== Records to process ==
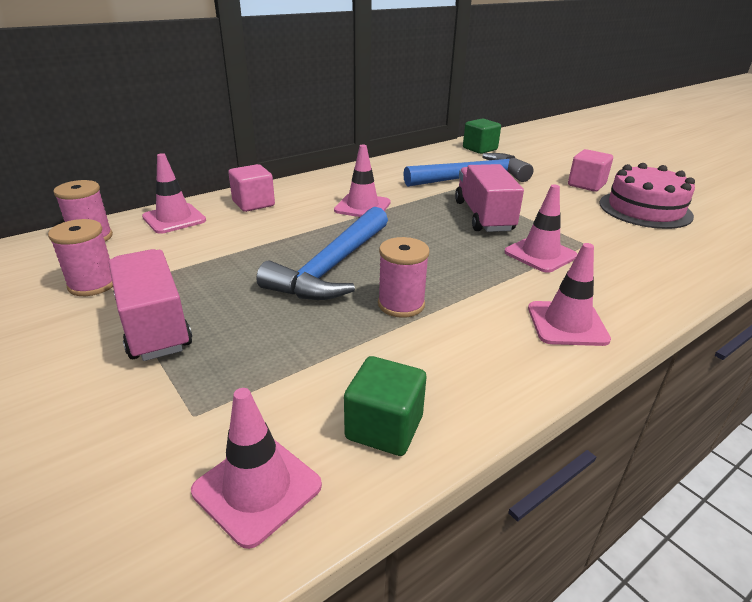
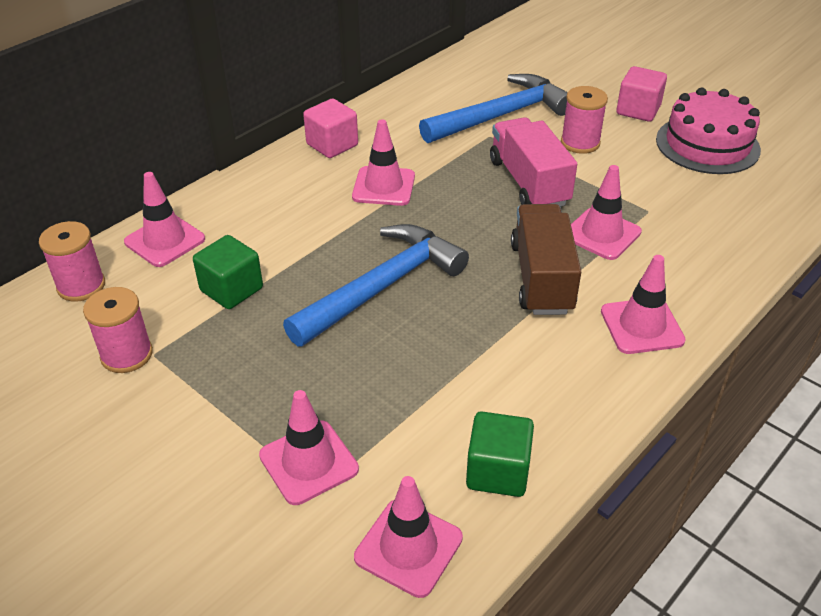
camera: 10 degrees left, 10 degrees up
(154, 325) = (226, 396): pink truck -> none
(197, 388) = (309, 462): none -> pink traffic cone
(253, 204) = (249, 200): pink cube -> pink cube (332, 145)
(332, 267) = (382, 287): blue hammer -> blue hammer turned 150 degrees counterclockwise
(401, 304) = (472, 328): pink spool -> pink spool (580, 143)
(477, 277) = (541, 278): none -> brown truck
(480, 149) = (498, 58): green cube -> green cube (231, 289)

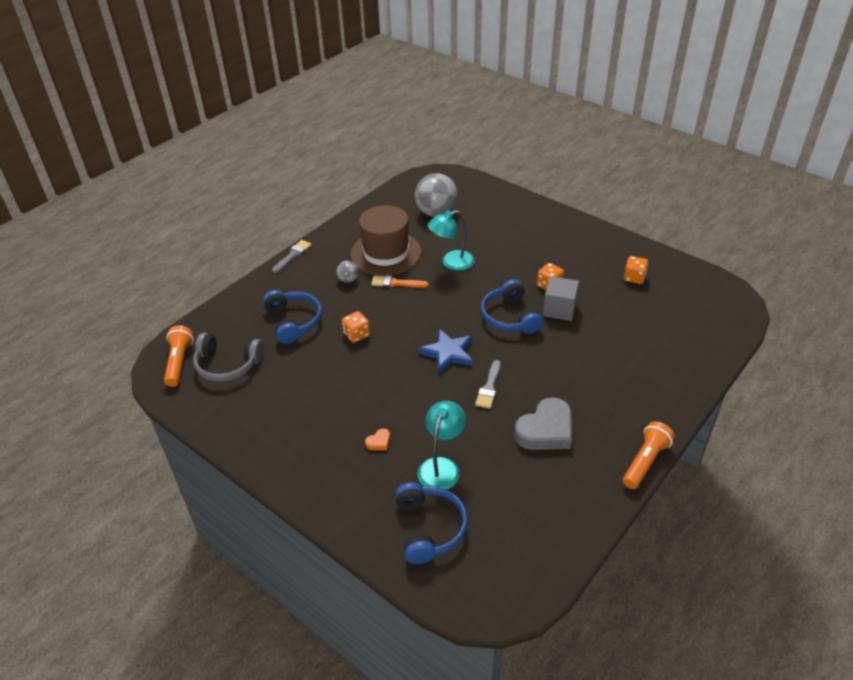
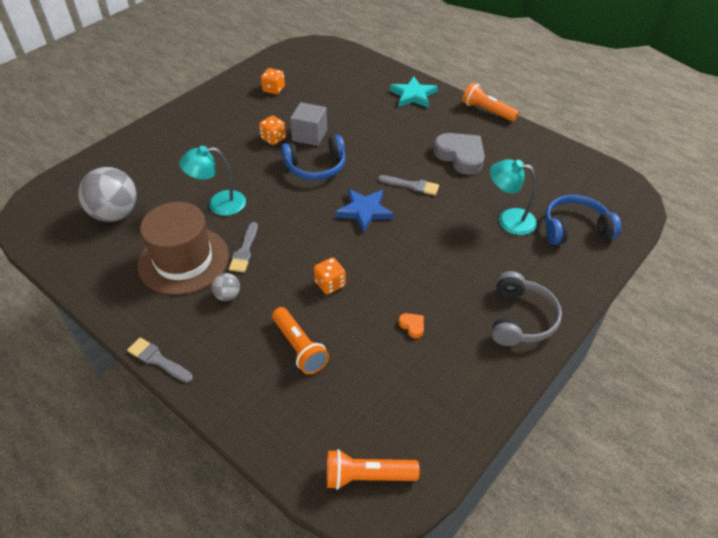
camera: 90 degrees left, 5 degrees up
(227, 364) = (374, 413): grey headphones -> grey headphones (520, 318)
(293, 321) = (299, 347): blue headphones -> orange flashlight
(379, 442) = (485, 262): orange heart -> orange heart (412, 326)
(396, 283) = (244, 250): orange brush -> grey brush
(451, 263) = (219, 204): turquoise lamp -> turquoise lamp turned 105 degrees clockwise
(658, 390) = (413, 95): none -> turquoise star

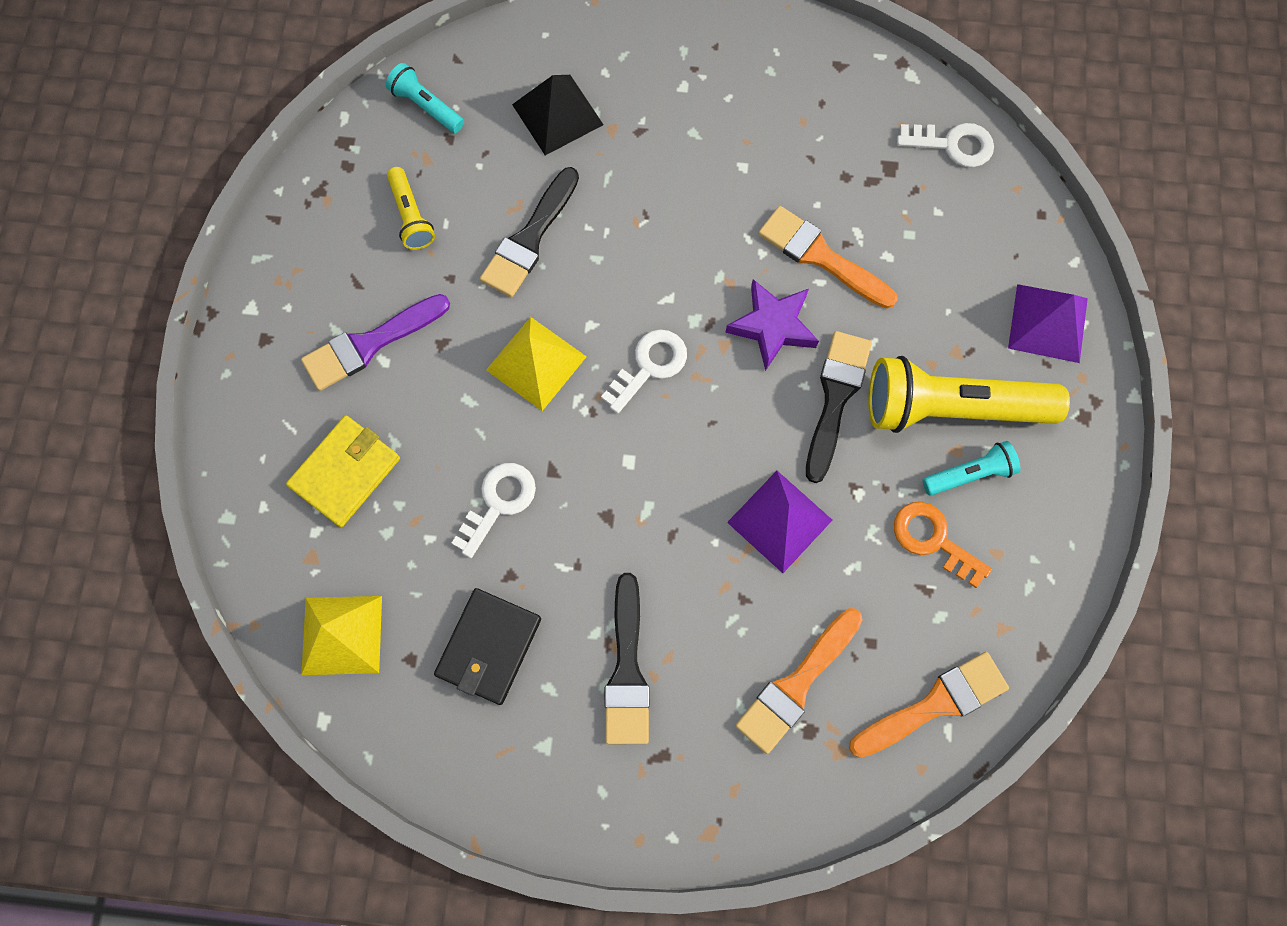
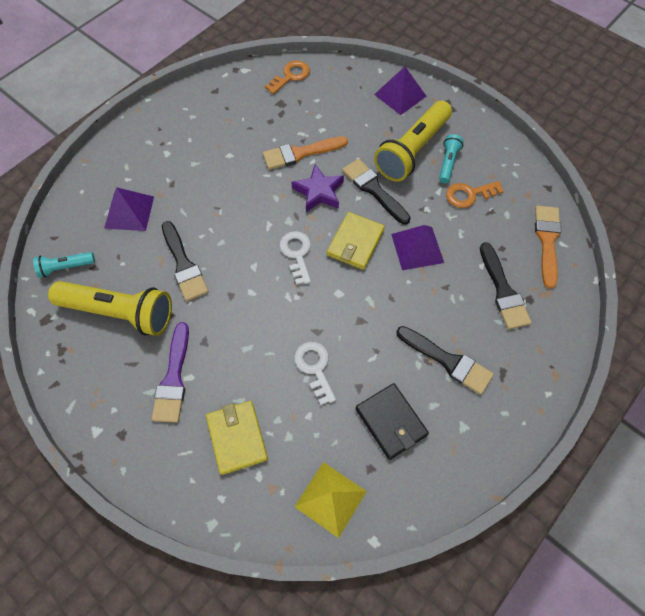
camera: 55 degrees left, 10 degrees down
(411, 216) = (119, 312): yellow flashlight -> yellow flashlight, size x2.07
(536, 363) = (253, 303): yellow pyramid -> none
(557, 114) = (129, 212): black pyramid -> purple pyramid
(725, 431) = (355, 243): none -> yellow wallet
(796, 684) = (503, 290): orange brush -> black brush
(952, 144) = (290, 76): white key -> orange key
===
- _Task statement_
The answer must be the lines from the one containing "(536, 363) = (253, 303): yellow" to the final line of the data above, copied exactly, both included, with nothing added.

- _Final answer_
(536, 363) = (253, 303): yellow pyramid -> none
(557, 114) = (129, 212): black pyramid -> purple pyramid
(725, 431) = (355, 243): none -> yellow wallet
(796, 684) = (503, 290): orange brush -> black brush
(952, 144) = (290, 76): white key -> orange key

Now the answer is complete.